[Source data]
-------

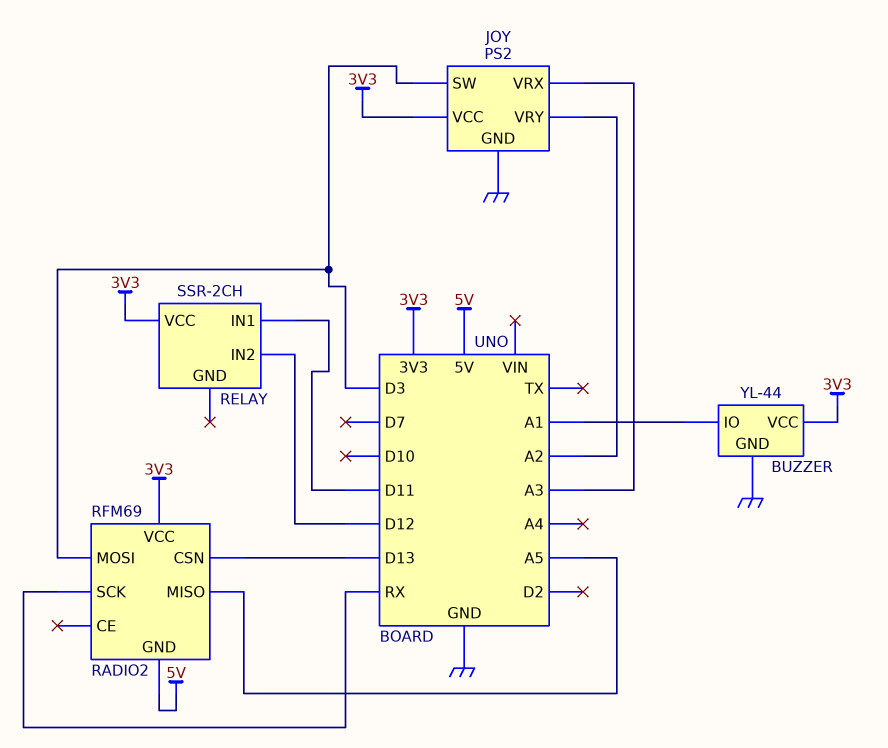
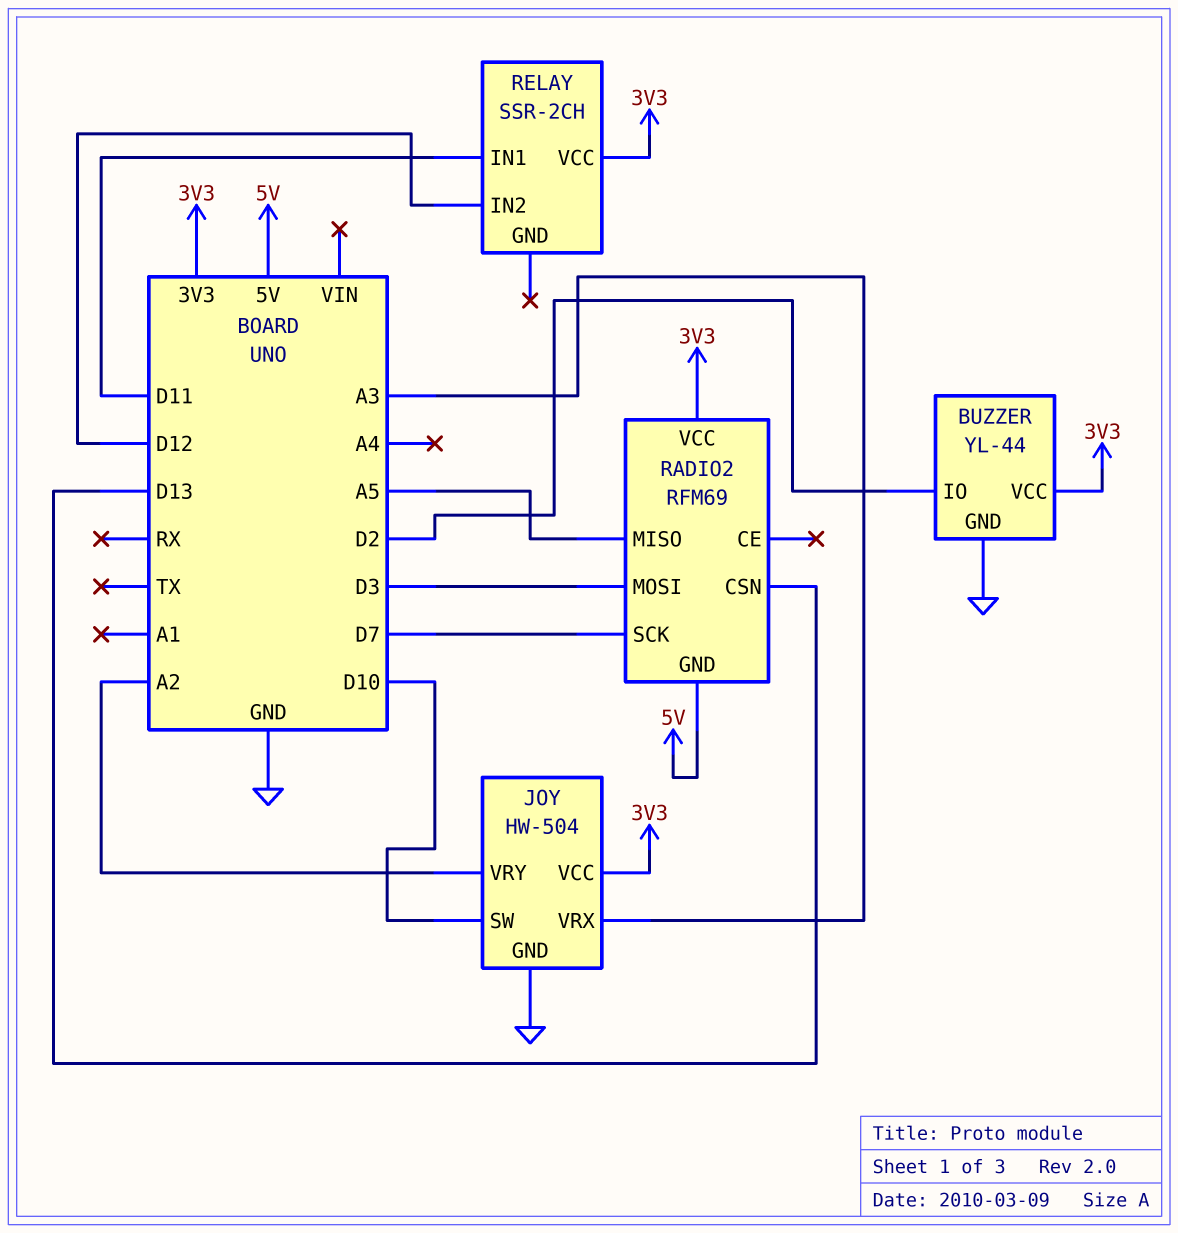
BUZZER pin IO: A1 -> D2
JOY: PS2 -> HW-504
JOY pin SW: D3 -> D10
RADIO2 pin SCK: RX -> D7

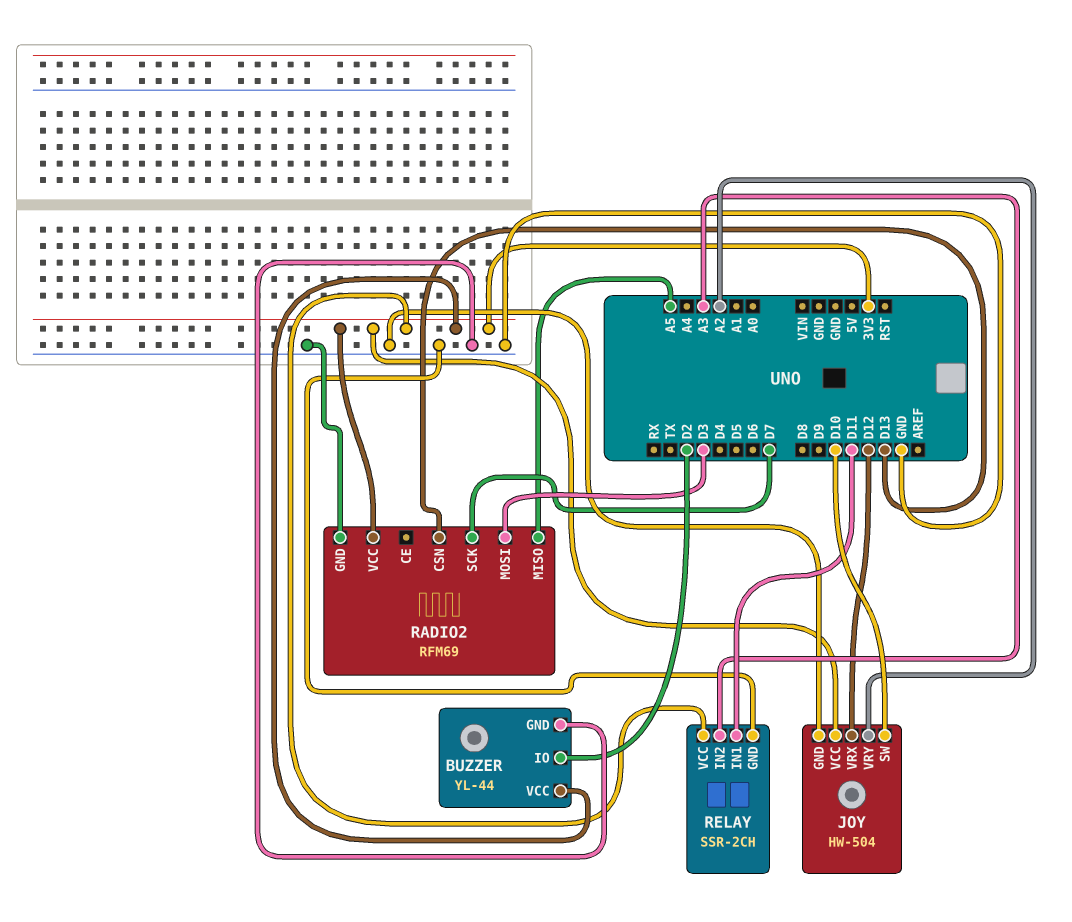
JOY pin VRX: A3 -> D12
RADIO2 pin GND: 5V -> GND
RELAY pin GND: none -> GND
RELAY pin IN2: D12 -> A3

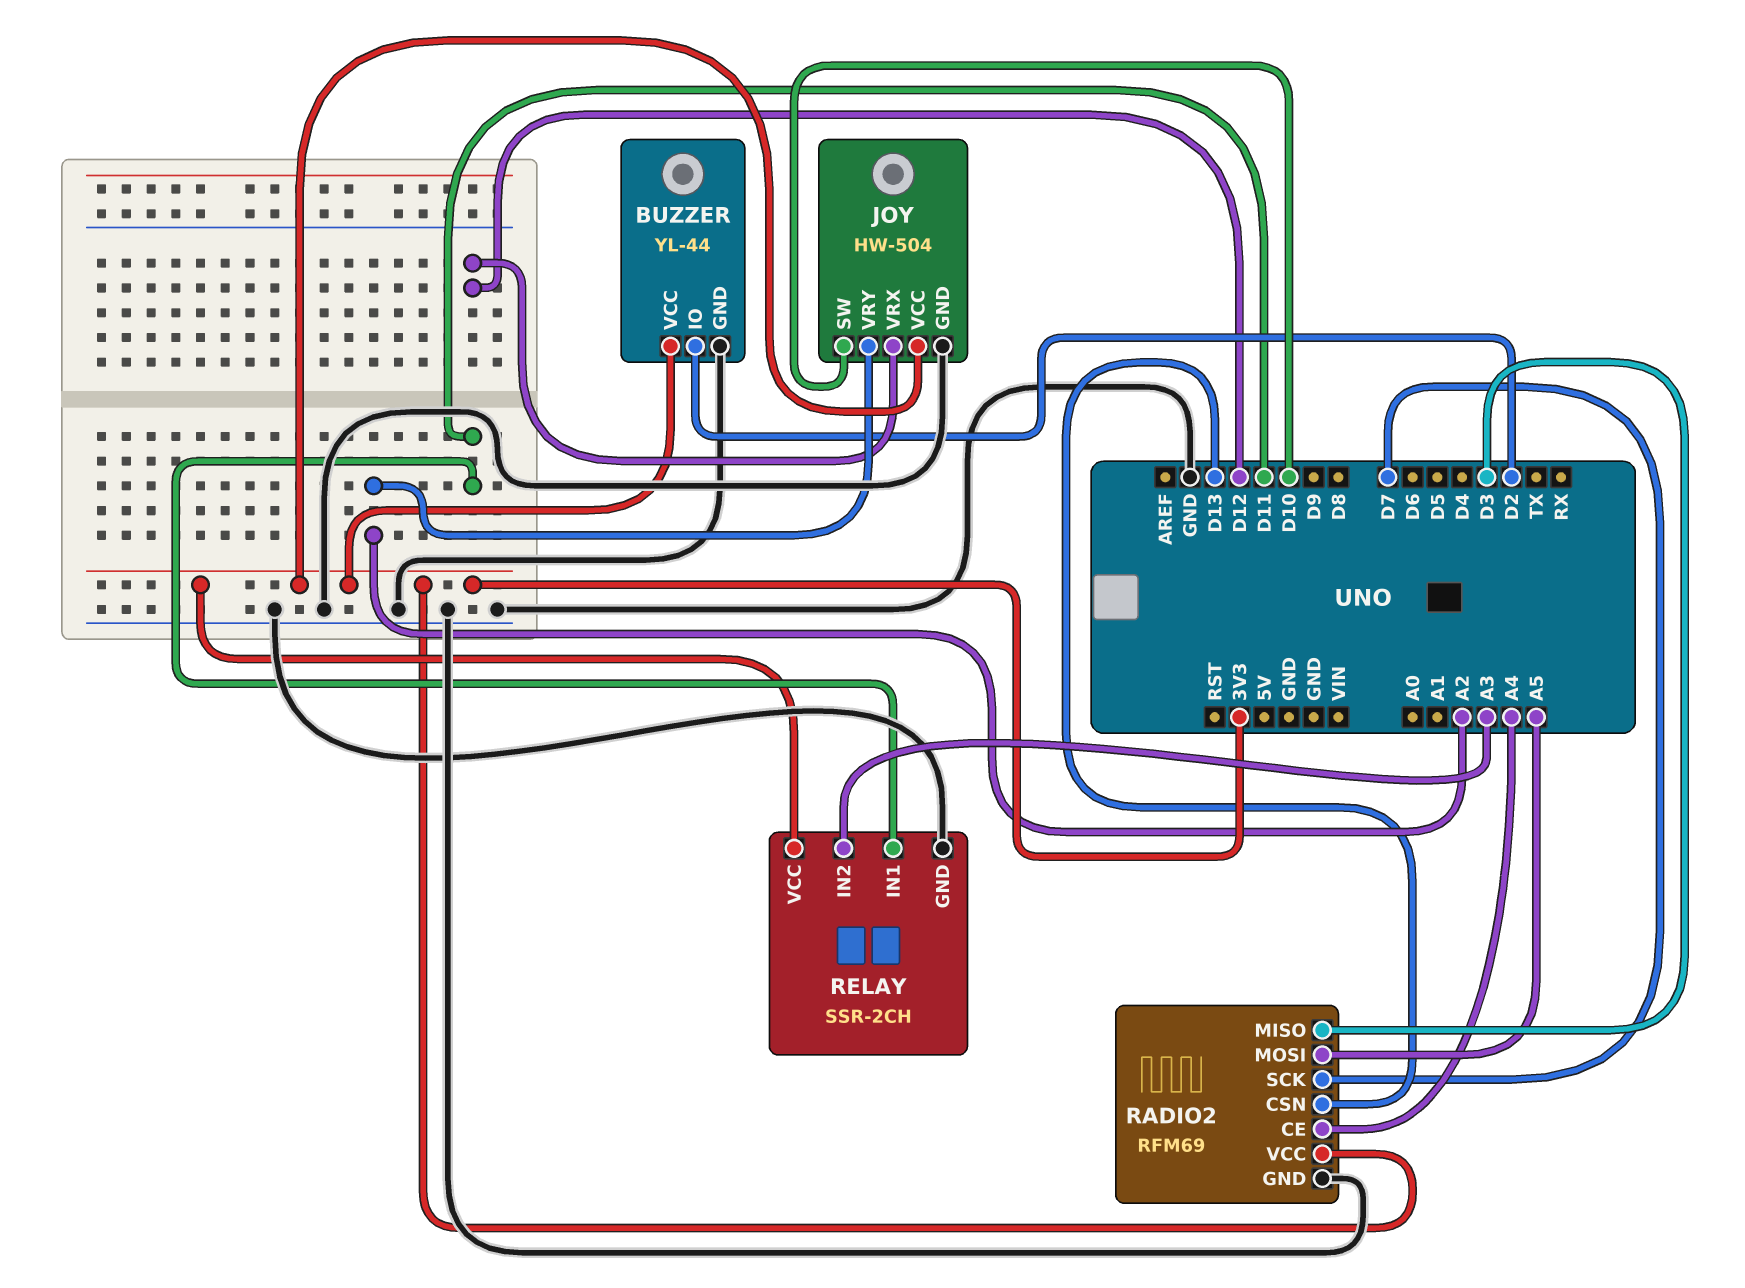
RADIO2 pin CE: none -> A4
RADIO2 pin MISO: A5 -> D3
RADIO2 pin MOSI: D3 -> A5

-------

## [Instructions to follow]
Nothing but the text is wanted: repeat the data above exactly, without its images.

## [Finished task]
BUZZER pin IO: A1 -> D2
JOY: PS2 -> HW-504
JOY pin SW: D3 -> D10
RADIO2 pin SCK: RX -> D7

JOY pin VRX: A3 -> D12
RADIO2 pin GND: 5V -> GND
RELAY pin GND: none -> GND
RELAY pin IN2: D12 -> A3

RADIO2 pin CE: none -> A4
RADIO2 pin MISO: A5 -> D3
RADIO2 pin MOSI: D3 -> A5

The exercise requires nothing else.